GIVEN RECORDS: Begin
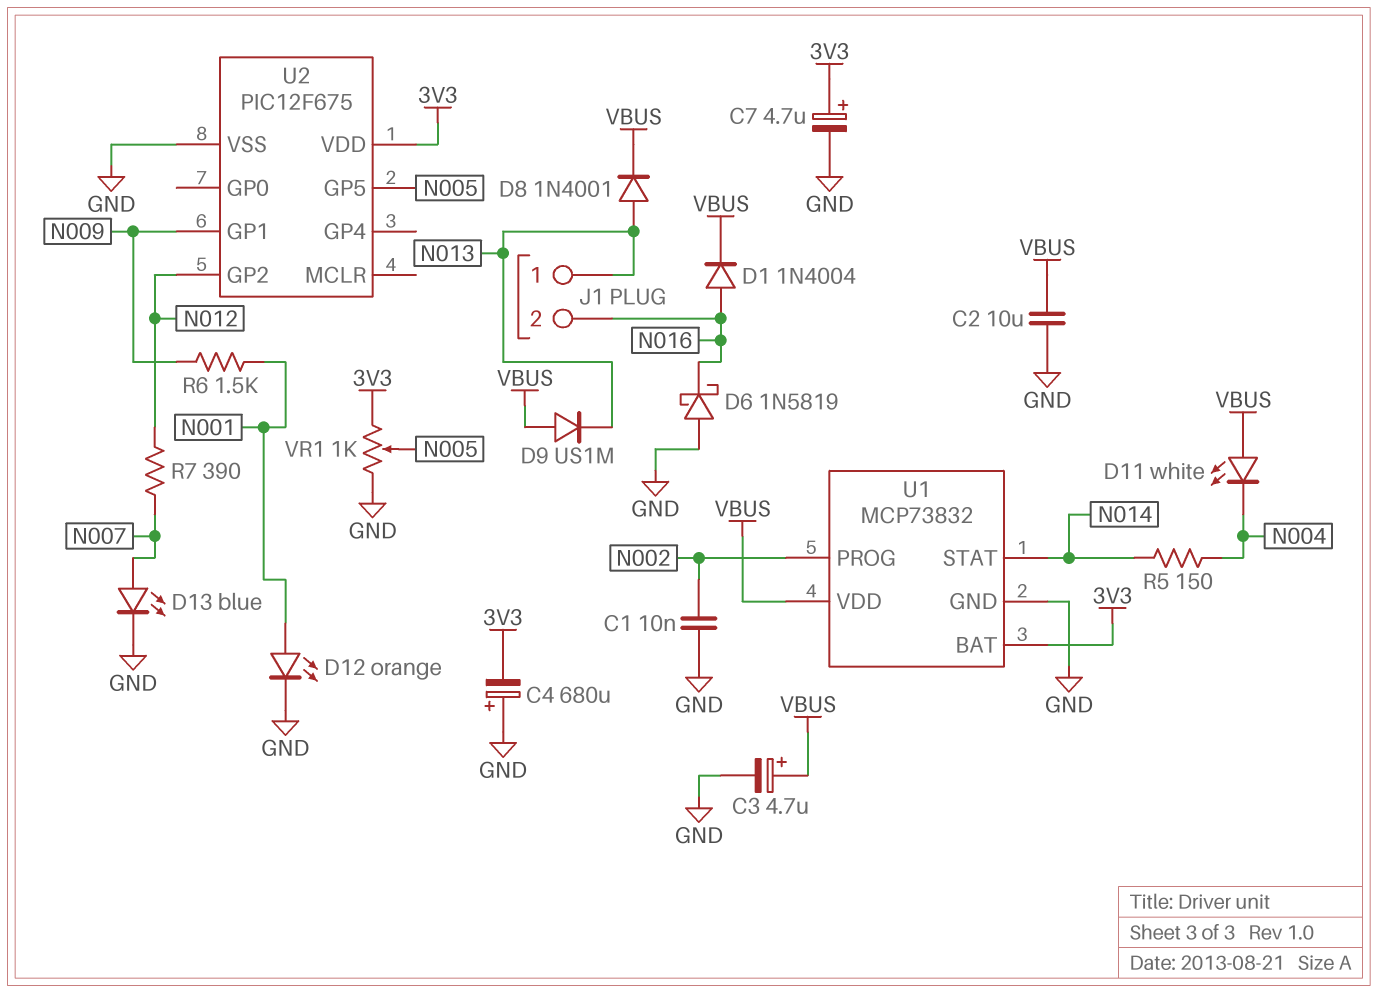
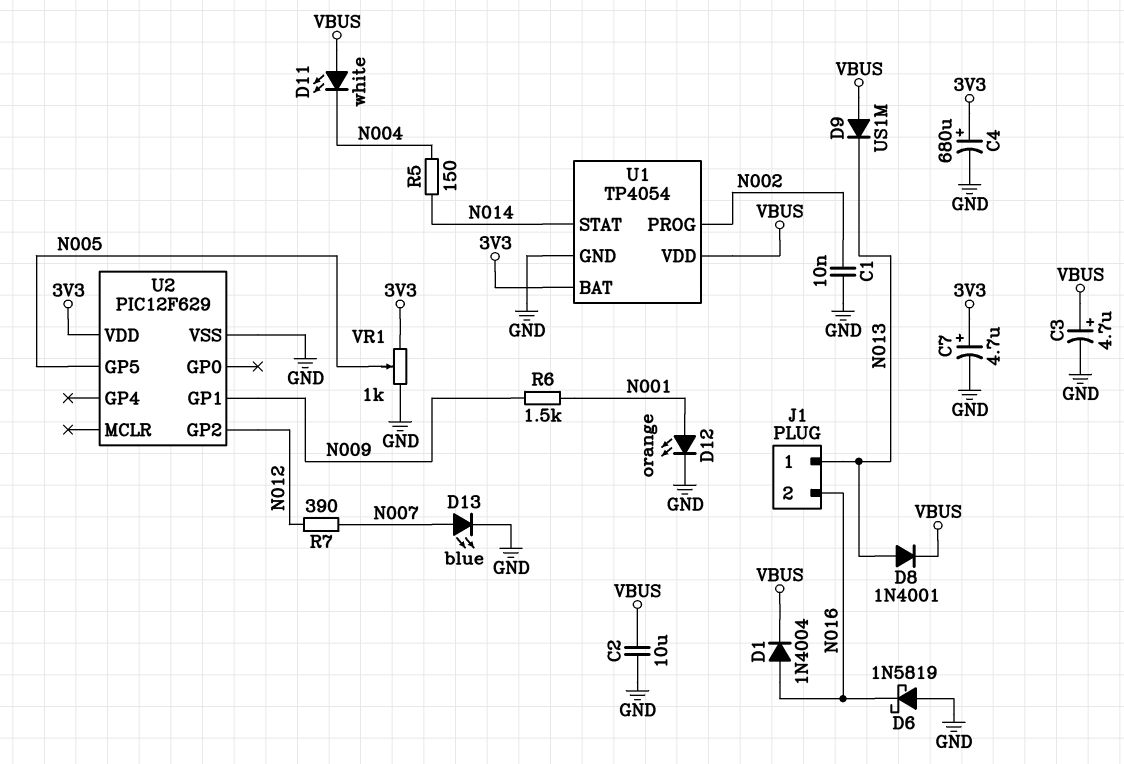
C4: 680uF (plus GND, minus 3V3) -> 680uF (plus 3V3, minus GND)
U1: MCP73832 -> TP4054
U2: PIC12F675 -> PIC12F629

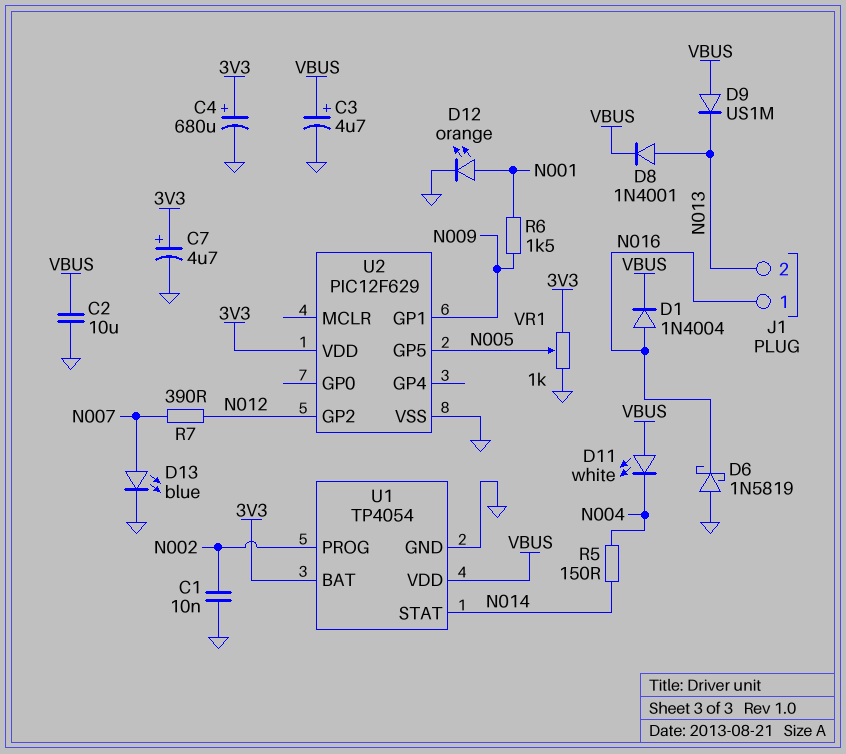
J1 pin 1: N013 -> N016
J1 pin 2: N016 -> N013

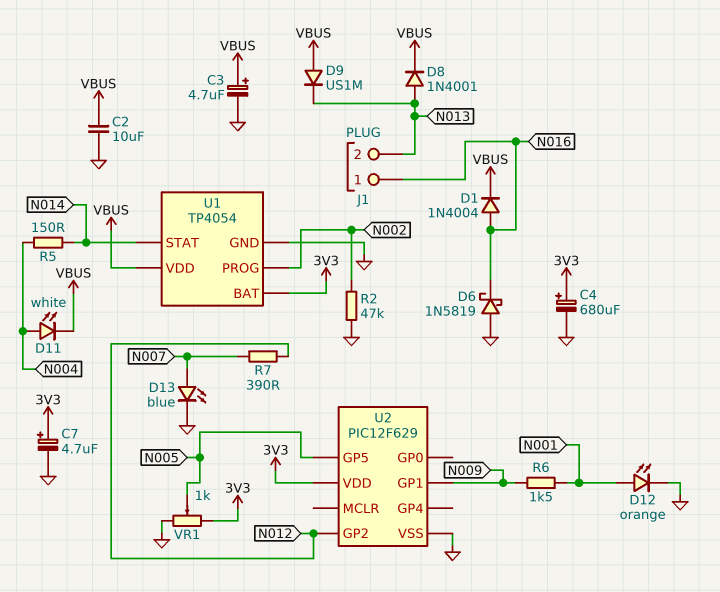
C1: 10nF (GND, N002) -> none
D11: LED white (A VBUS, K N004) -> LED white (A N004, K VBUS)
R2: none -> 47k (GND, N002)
GIVEN RECORDS: End
WHAT THE TASK ASKS => Every line in the records above that contains the word "none" should be copied out.

ANSWER AREA =>
C1: 10nF (GND, N002) -> none
R2: none -> 47k (GND, N002)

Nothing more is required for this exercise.